## DATA PROVIDED
□ □ □ □ □
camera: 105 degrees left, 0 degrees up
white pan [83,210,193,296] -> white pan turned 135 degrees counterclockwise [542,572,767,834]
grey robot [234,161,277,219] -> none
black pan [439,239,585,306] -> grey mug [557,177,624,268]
□ □ □ □ □
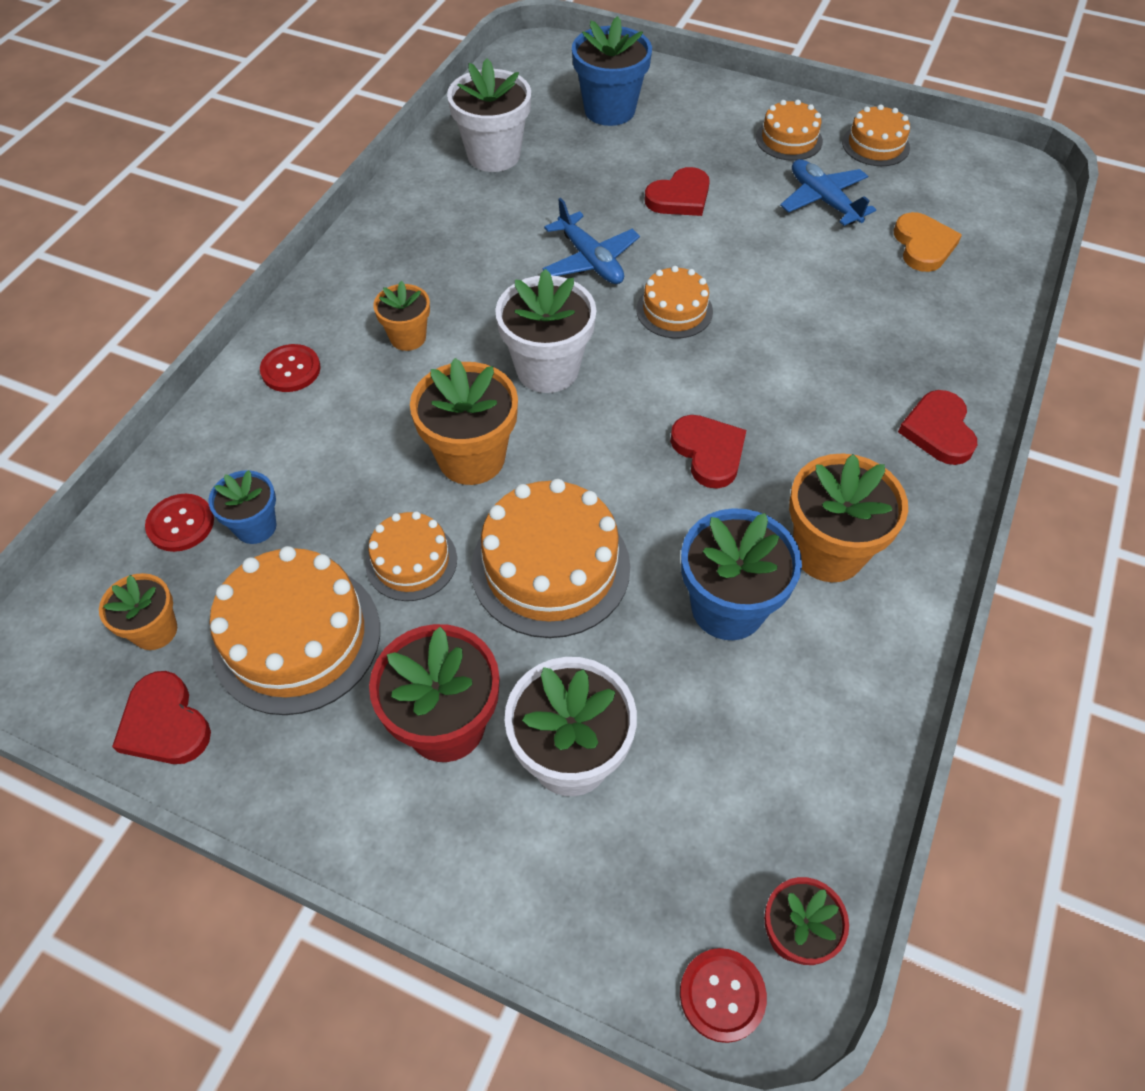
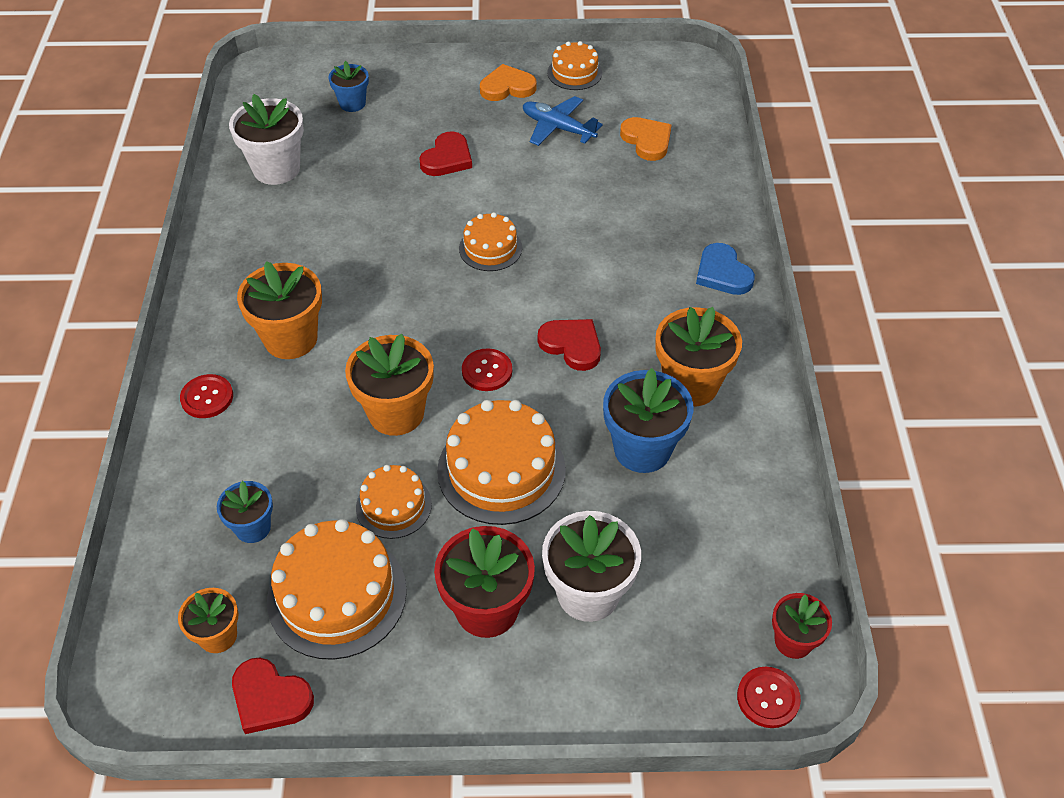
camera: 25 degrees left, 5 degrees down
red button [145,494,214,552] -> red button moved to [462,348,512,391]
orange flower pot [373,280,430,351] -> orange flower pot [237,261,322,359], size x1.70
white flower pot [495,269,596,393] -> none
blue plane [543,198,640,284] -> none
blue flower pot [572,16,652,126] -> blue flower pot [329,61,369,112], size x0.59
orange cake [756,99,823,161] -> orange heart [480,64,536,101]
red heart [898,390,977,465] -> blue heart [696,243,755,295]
□ □ □ □ □
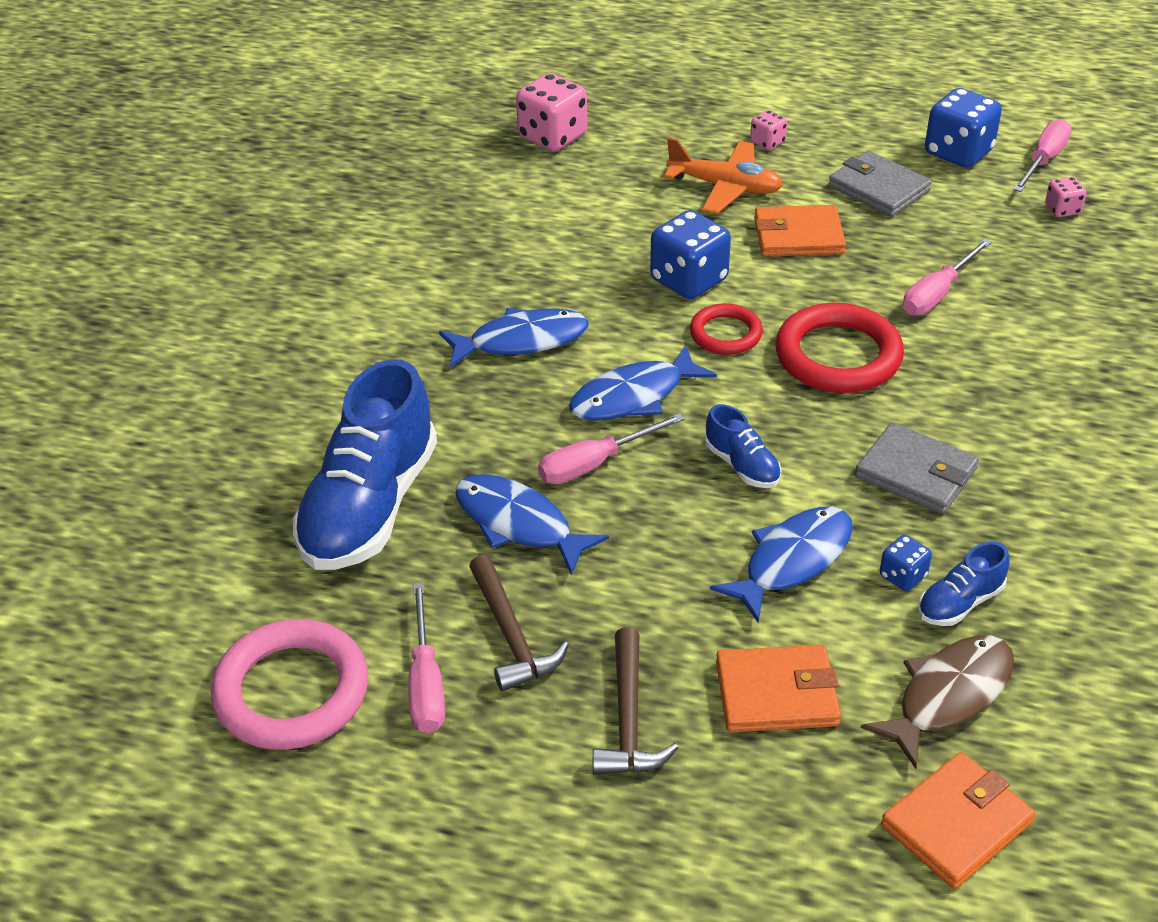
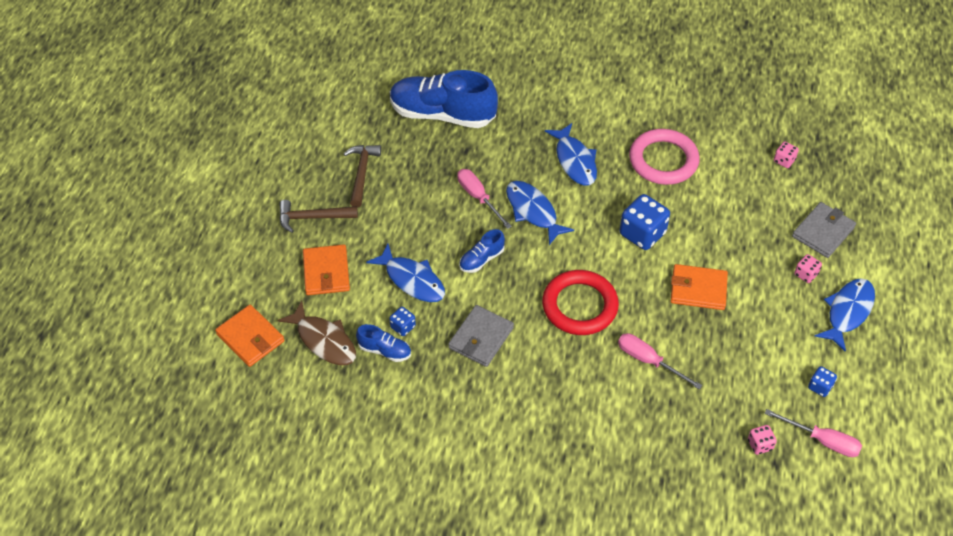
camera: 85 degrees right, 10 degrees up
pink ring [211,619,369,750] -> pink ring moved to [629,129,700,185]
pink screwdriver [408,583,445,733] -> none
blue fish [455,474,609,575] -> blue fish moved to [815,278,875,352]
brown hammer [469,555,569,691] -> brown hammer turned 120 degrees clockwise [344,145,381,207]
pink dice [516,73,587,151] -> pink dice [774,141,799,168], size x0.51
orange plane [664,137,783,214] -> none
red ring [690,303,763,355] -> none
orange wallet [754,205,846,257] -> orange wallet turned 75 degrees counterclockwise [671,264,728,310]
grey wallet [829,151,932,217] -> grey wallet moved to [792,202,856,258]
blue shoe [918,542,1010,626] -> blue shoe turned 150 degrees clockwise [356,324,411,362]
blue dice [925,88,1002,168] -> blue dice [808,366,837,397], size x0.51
□ □ □ □ □
Output exactly the lines of the material above from the one containing "orange wallet [754,205,846,257]" up to and including the one containing "blue dice [925,88,1002,168]".

## RESPONSE TO THE TASK
orange wallet [754,205,846,257] -> orange wallet turned 75 degrees counterclockwise [671,264,728,310]
grey wallet [829,151,932,217] -> grey wallet moved to [792,202,856,258]
blue shoe [918,542,1010,626] -> blue shoe turned 150 degrees clockwise [356,324,411,362]
blue dice [925,88,1002,168] -> blue dice [808,366,837,397], size x0.51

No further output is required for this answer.